Instructions to follow. From the entries that follow, pick out all lines holding "degrees".

+ + + +

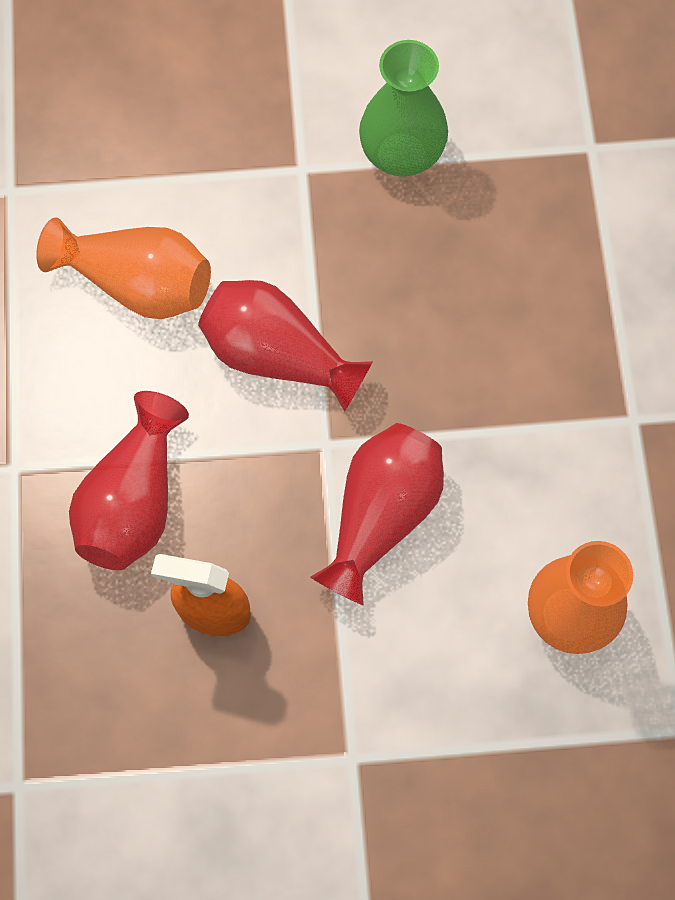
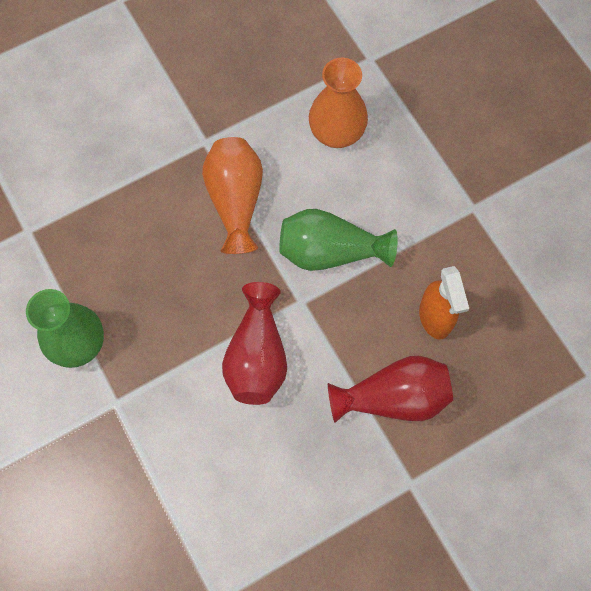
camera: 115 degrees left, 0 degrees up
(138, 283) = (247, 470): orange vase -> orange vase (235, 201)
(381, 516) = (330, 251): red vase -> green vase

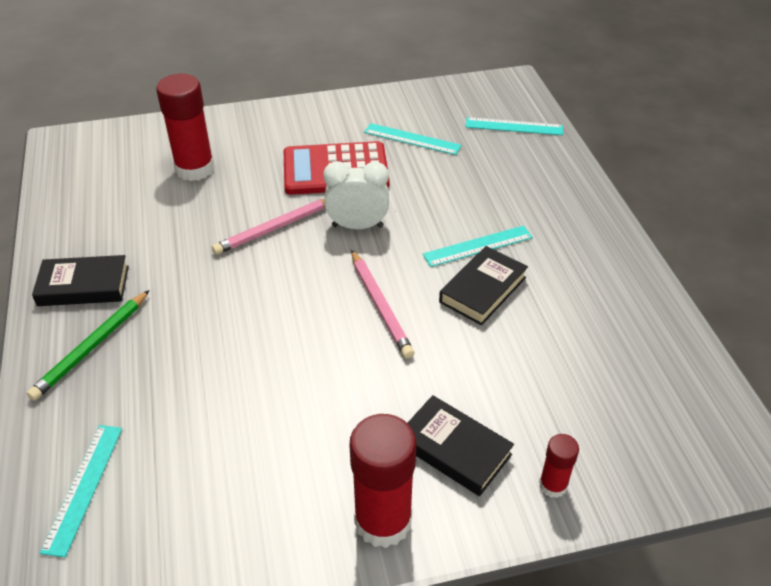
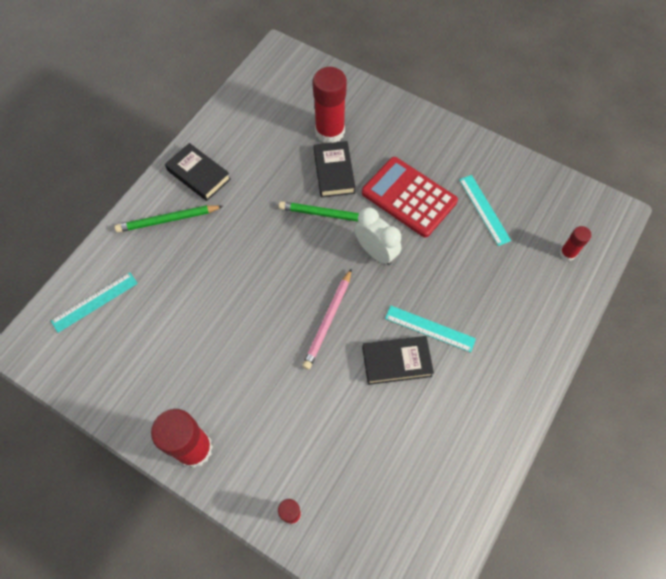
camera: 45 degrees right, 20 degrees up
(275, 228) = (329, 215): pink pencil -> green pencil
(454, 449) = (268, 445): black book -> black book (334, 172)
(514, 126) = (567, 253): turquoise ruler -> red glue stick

+ + + +

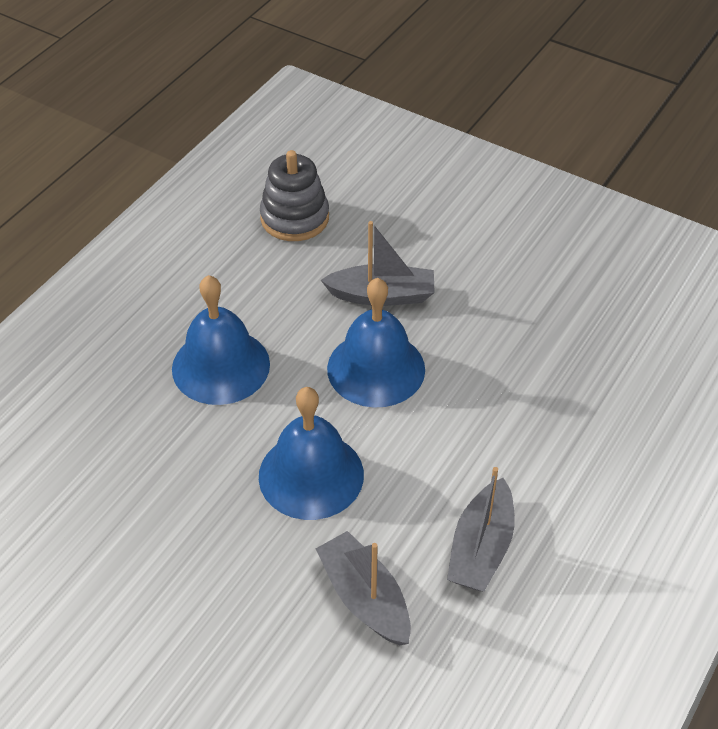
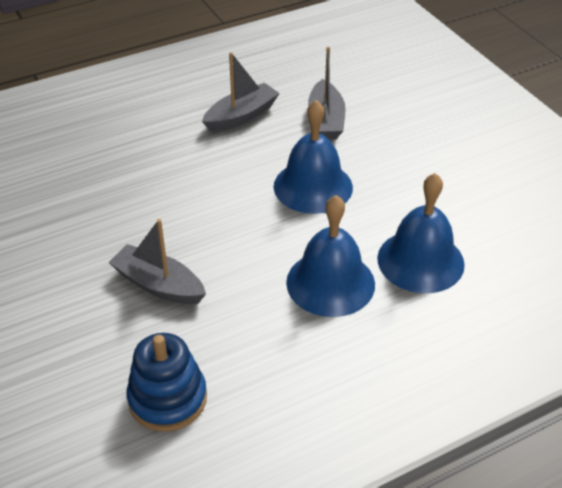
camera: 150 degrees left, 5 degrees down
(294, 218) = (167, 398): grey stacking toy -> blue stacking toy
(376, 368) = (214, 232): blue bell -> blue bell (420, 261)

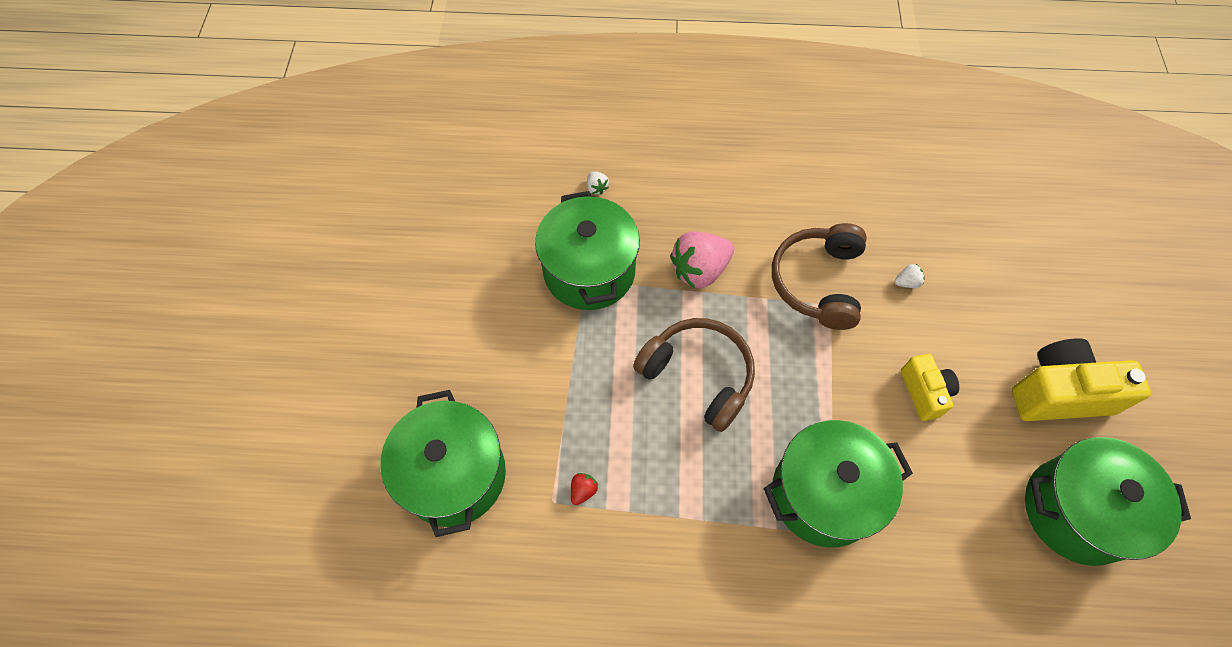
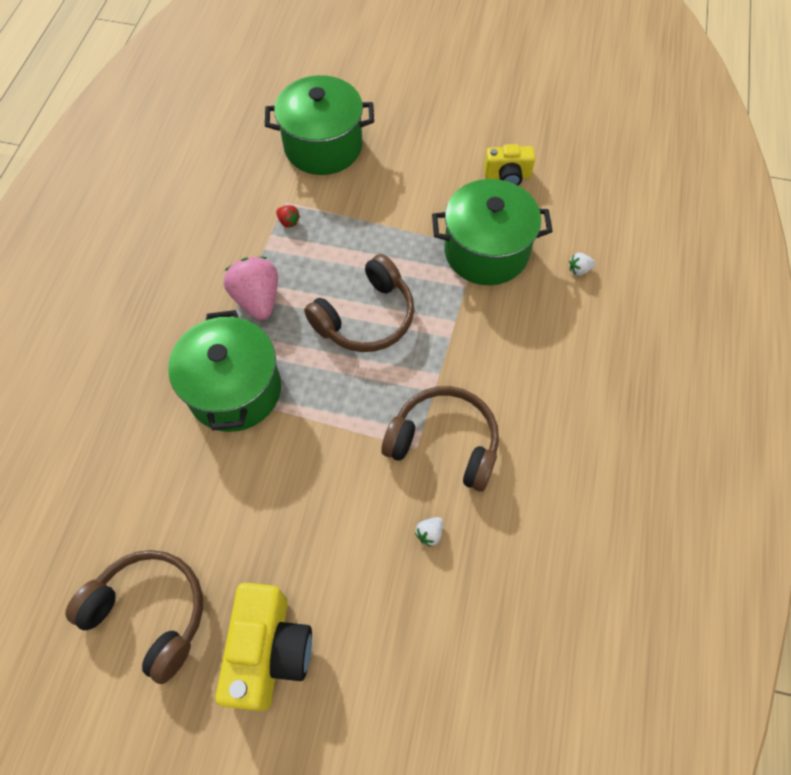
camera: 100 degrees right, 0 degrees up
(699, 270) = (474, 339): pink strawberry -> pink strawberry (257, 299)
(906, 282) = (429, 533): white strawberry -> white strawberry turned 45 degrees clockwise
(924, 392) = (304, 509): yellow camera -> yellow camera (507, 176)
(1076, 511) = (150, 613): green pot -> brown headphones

+ + + +

Answer space.
camera: 115 degrees left, 0 degrees up
camera: 45 degrees right, 20 degrees up
camera: 150 degrees left, 5 degrees down
camera: 100 degrees right, 0 degrees up
(906, 282) = (429, 533): white strawberry -> white strawberry turned 45 degrees clockwise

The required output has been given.